(Records from a dataset)
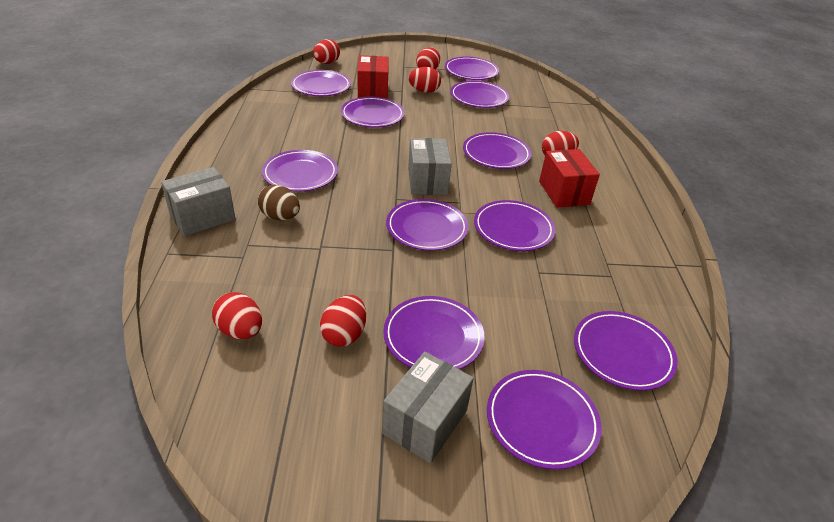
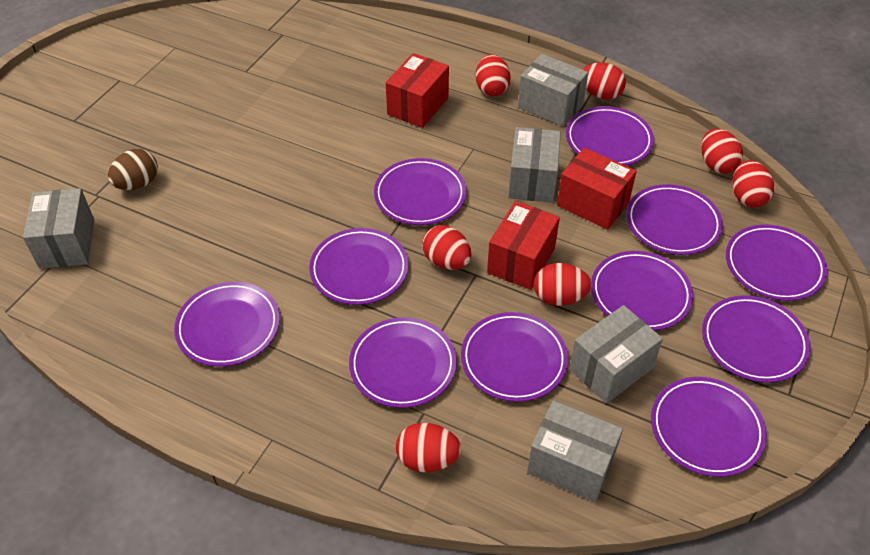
grey box: [161,167,235,236] [382,352,474,463] [408,138,452,195] = 3 -> [23,188,95,269] [508,127,561,203] [518,54,588,127] [527,400,623,502] [569,305,663,404] = 5
red box: [358,55,388,99] [539,149,600,207] = 2 -> [386,53,449,128] [487,201,560,290] [557,148,637,230] = 3
red egg: [212,292,262,339] [313,39,340,64] [320,295,366,347] [408,67,441,93] [416,47,440,70] [542,131,579,155] = 6 -> [396,423,461,472] [422,225,471,270] [476,55,511,96] [534,263,592,306] [582,62,626,100] [701,128,743,174] [733,160,774,208] = 7

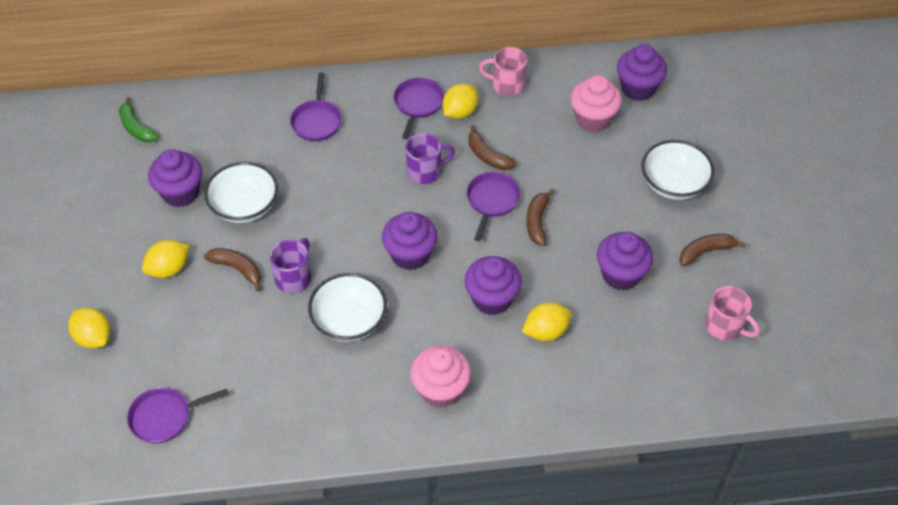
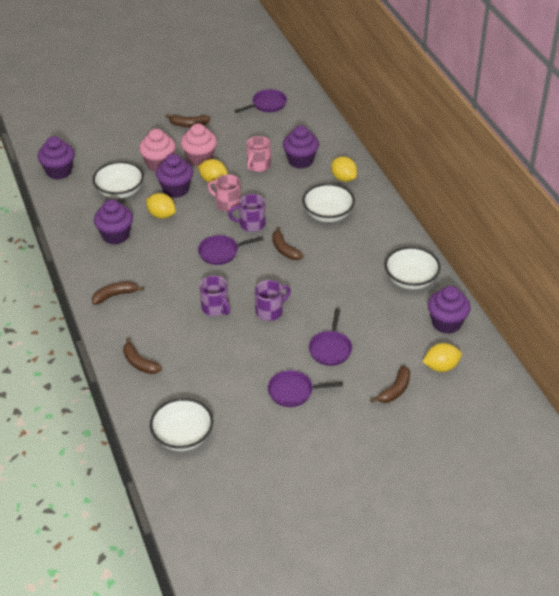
brown banana: [204,248,261,292] [468,125,516,170] [526,189,555,246] [679,234,746,267] = 4 -> [92,281,144,305] [123,338,162,374] [165,114,211,127] [272,227,304,260] [370,365,410,403] = 5
green banana: [119,97,159,142] = 1 -> none = 0
purple mug: [270,238,312,293] [405,133,455,184] = 2 -> [200,276,230,316] [228,194,265,232] [255,280,291,321] = 3
white bowl: [204,162,278,223] [308,273,387,342] [641,140,714,200] = 3 -> [93,161,144,199] [150,398,213,451] [302,183,355,222] [385,247,441,290] = 4

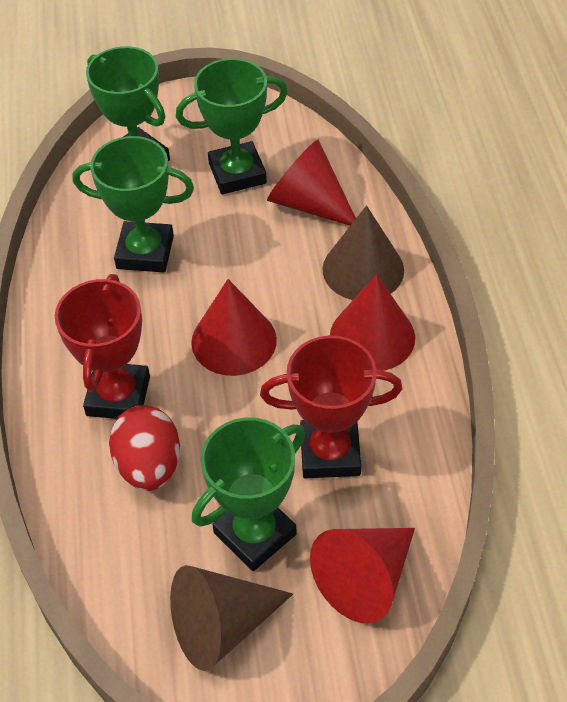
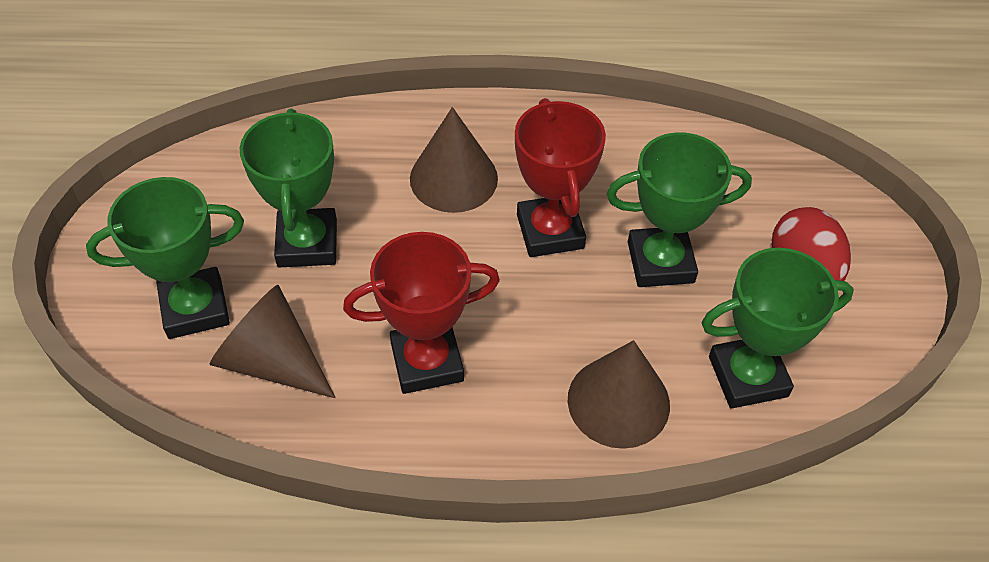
brown cone: [170,565,293,671] [322,205,404,300] = 2 -> [210,285,336,398] [410,107,498,213] [568,340,670,449] = 3
red cone: [191,279,277,376] [267,140,356,226] [310,528,415,624] [330,274,415,371] = 4 -> none = 0

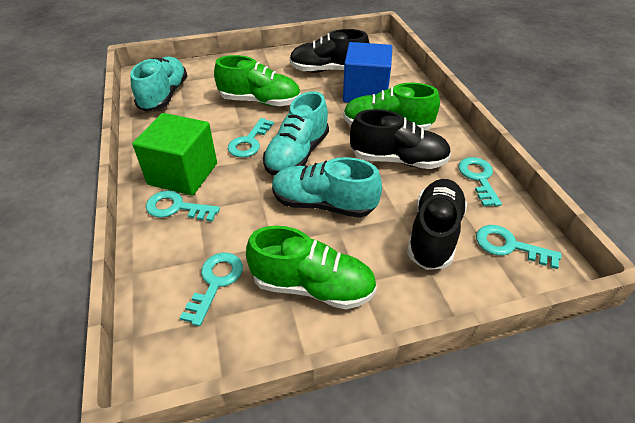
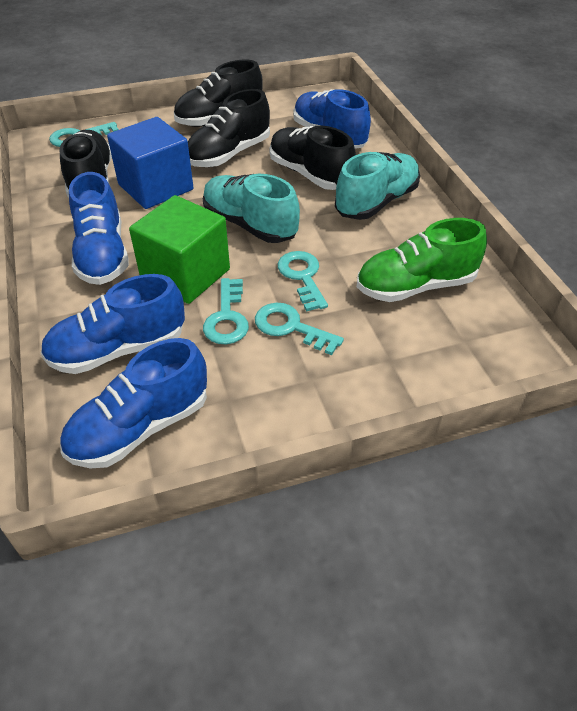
black shoe: [289,29,370,73] [350,109,451,169] [407,179,467,270] = 3 -> [59,130,112,197] [174,60,263,127] [188,89,270,167] [269,126,356,190] = 4
blue shoe: none = 0 -> [41,274,185,374] [60,338,207,468] [69,172,129,285] [293,89,371,149] = 4
green shoe: [214,55,301,107] [246,226,377,309] [343,83,440,130] = 3 -> [357,218,487,302] = 1
turquoise key: [146,191,220,222] [180,253,243,326] [228,118,274,158] [458,157,502,207] [476,225,561,269] = 5 -> [49,122,119,147] [203,278,249,344] [255,303,344,355] [278,251,328,311] = 4
turquoise shoe: [130,57,187,112] [263,91,329,175] [272,157,382,218] = 3 -> [203,174,300,243] [335,152,420,220] = 2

* _Activity_:
Lines that hold the word "turquoise" are the ones to copy from the entries above.

* _Response to this task_:
turquoise key: [146,191,220,222] [180,253,243,326] [228,118,274,158] [458,157,502,207] [476,225,561,269] = 5 -> [49,122,119,147] [203,278,249,344] [255,303,344,355] [278,251,328,311] = 4
turquoise shoe: [130,57,187,112] [263,91,329,175] [272,157,382,218] = 3 -> [203,174,300,243] [335,152,420,220] = 2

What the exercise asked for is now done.